» **EXERCISE OBJECTIVE**
An exact copy of the data is needed, one that excludes all pictures.

-- THE INPUT follows --

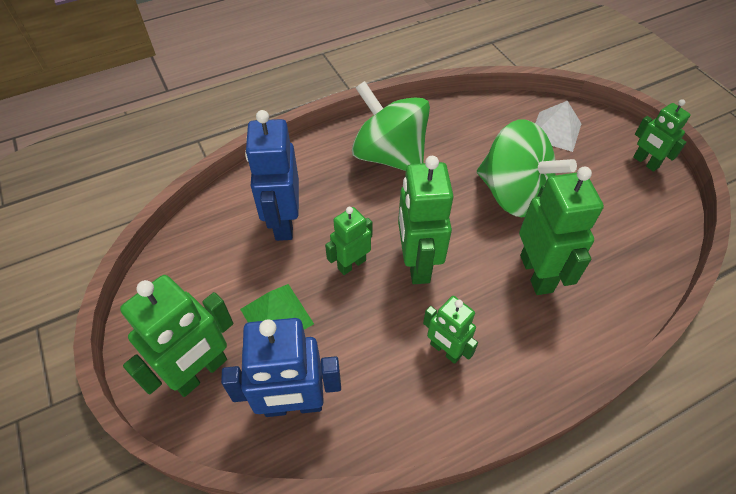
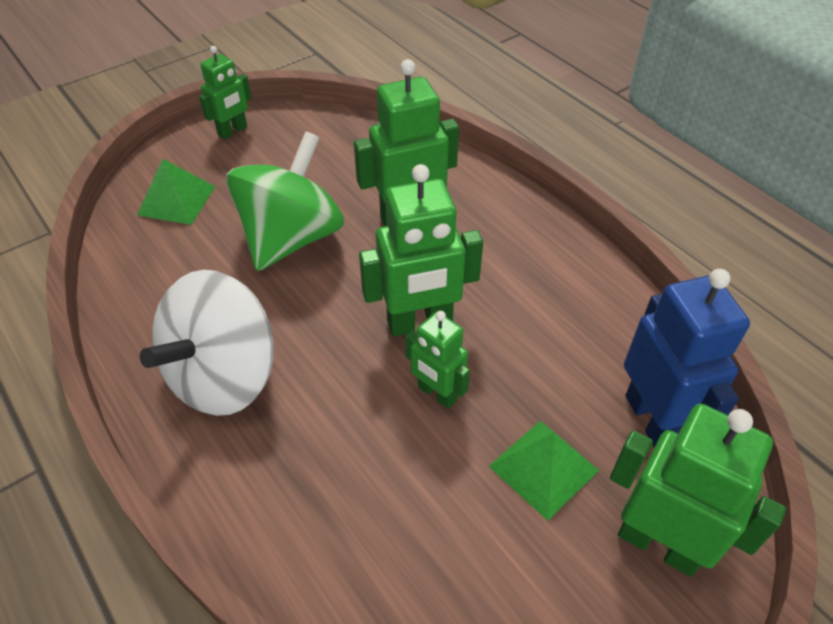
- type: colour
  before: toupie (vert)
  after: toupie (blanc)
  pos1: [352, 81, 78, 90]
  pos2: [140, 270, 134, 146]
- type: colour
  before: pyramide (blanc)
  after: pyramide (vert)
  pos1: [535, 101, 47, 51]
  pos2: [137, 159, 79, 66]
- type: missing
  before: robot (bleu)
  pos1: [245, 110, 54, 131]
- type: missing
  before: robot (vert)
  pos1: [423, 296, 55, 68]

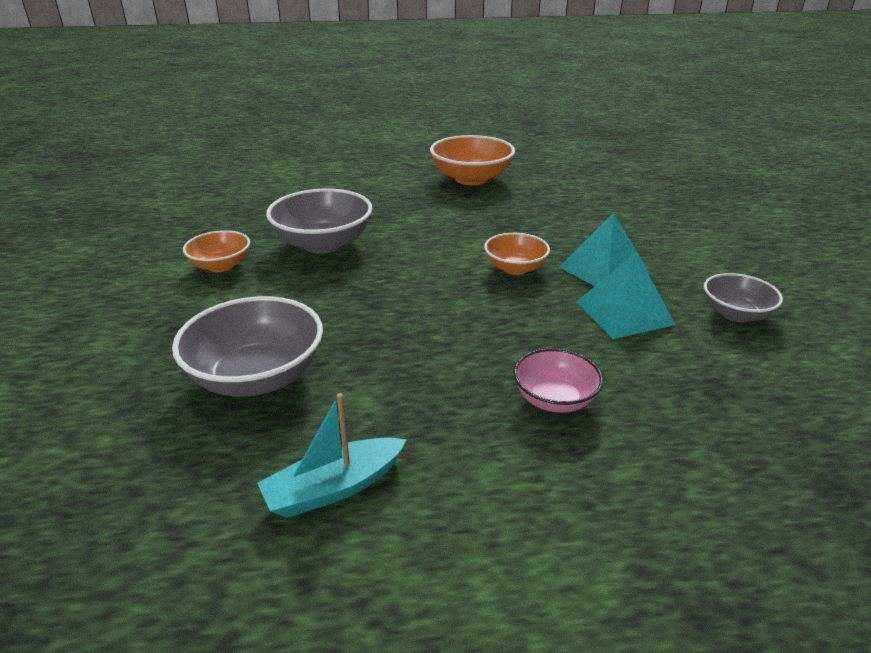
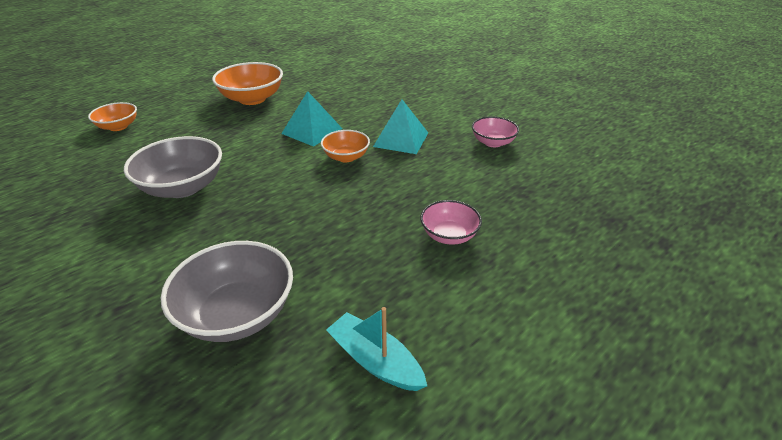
- type: relocated
  before: bol (orange)
  pos1: [183, 230, 67, 42]
  pos2: [88, 102, 49, 29]
- type: relocated
  before: pyramide (turquoise)
  pos1: [576, 252, 100, 87]
  pos2: [281, 91, 62, 56]
- type: colour
  before: bol (gris)
  after: bol (rose)
  pos1: [704, 273, 79, 49]
  pos2: [472, 117, 47, 30]
- type: spun
  before: bateau (turquoise)
  pos1: [257, 393, 149, 125]
  pos2: [326, 307, 101, 84]
  turn: 105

-- THE INPUT concluded --

» **ANSWER AREA**
- type: colour
  before: toupie (vert)
  after: toupie (blanc)
  pos1: [352, 81, 78, 90]
  pos2: [140, 270, 134, 146]
- type: colour
  before: pyramide (blanc)
  after: pyramide (vert)
  pos1: [535, 101, 47, 51]
  pos2: [137, 159, 79, 66]
- type: missing
  before: robot (bleu)
  pos1: [245, 110, 54, 131]
- type: missing
  before: robot (vert)
  pos1: [423, 296, 55, 68]

- type: relocated
  before: bol (orange)
  pos1: [183, 230, 67, 42]
  pos2: [88, 102, 49, 29]
- type: relocated
  before: pyramide (turquoise)
  pos1: [576, 252, 100, 87]
  pos2: [281, 91, 62, 56]
- type: colour
  before: bol (gris)
  after: bol (rose)
  pos1: [704, 273, 79, 49]
  pos2: [472, 117, 47, 30]
- type: spun
  before: bateau (turquoise)
  pos1: [257, 393, 149, 125]
  pos2: [326, 307, 101, 84]
  turn: 105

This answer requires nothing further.